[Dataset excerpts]
....
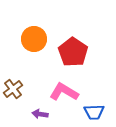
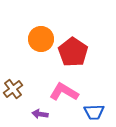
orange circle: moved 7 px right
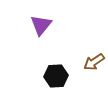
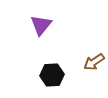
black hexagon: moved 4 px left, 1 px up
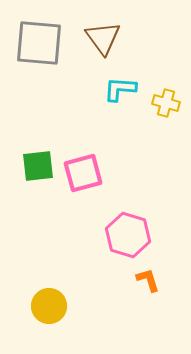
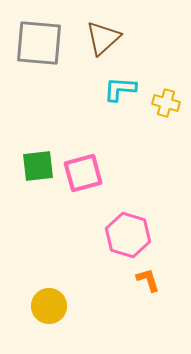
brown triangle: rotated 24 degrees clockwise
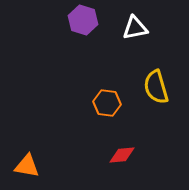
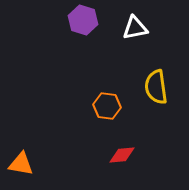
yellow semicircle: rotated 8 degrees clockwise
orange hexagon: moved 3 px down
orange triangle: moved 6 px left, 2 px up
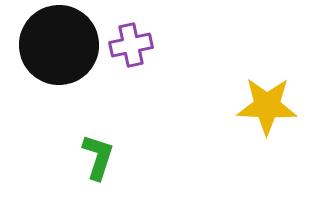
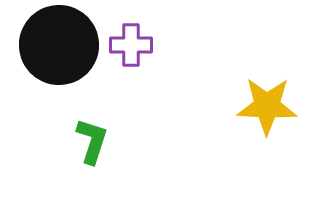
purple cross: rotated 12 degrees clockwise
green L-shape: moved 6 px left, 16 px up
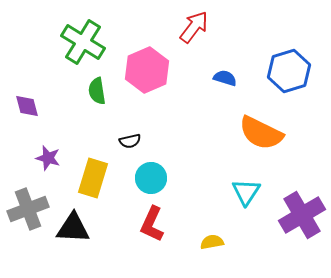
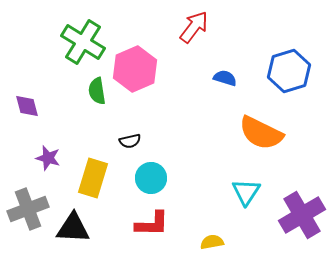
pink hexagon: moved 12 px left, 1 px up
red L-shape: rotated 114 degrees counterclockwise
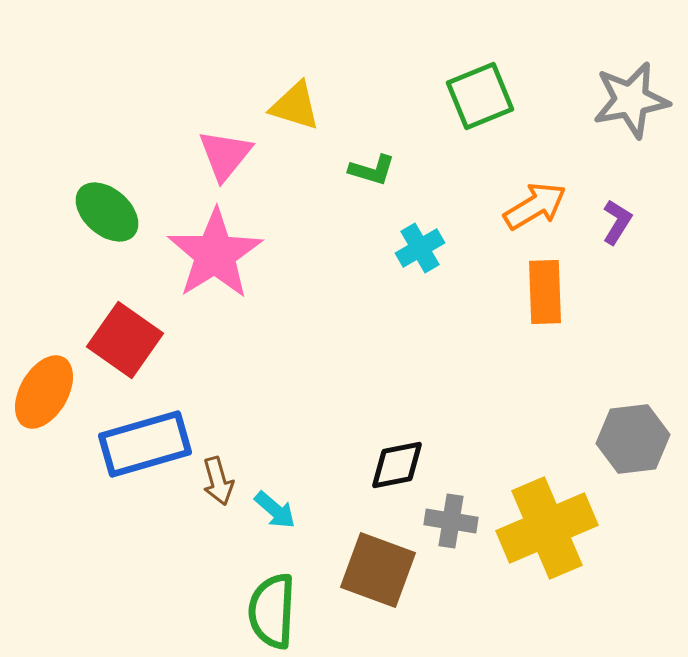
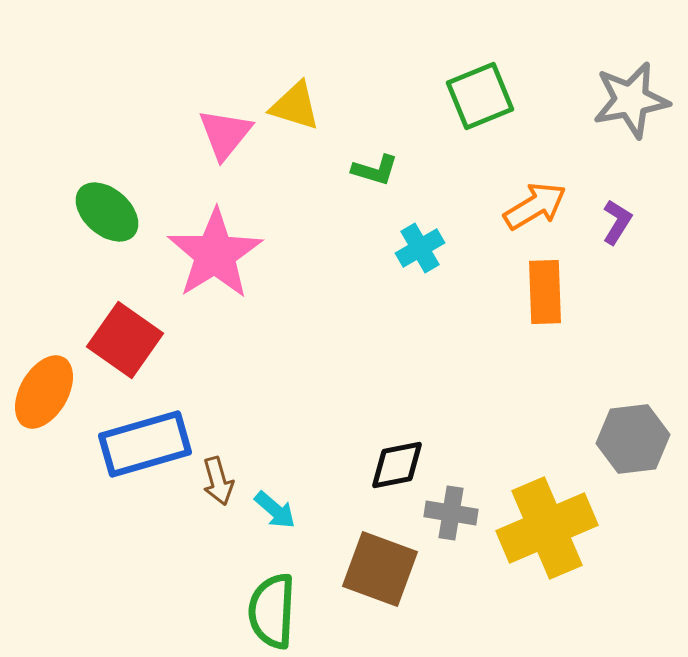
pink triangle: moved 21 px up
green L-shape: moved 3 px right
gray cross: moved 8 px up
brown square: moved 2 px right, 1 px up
....
> [Problem requirements]:
Write out all the entries again, word for word, and print no images.

> [Response to this exercise]:
orange circle: moved 7 px right
black hexagon: moved 4 px left, 1 px up
brown triangle: rotated 24 degrees clockwise
yellow semicircle: rotated 8 degrees clockwise
orange hexagon: moved 3 px down
orange triangle: moved 6 px left, 2 px up
purple cross: rotated 12 degrees clockwise
green L-shape: moved 6 px left, 16 px up
pink hexagon: moved 12 px left, 1 px up
red L-shape: rotated 114 degrees counterclockwise
pink triangle: moved 21 px up
green L-shape: moved 3 px right
gray cross: moved 8 px up
brown square: moved 2 px right, 1 px up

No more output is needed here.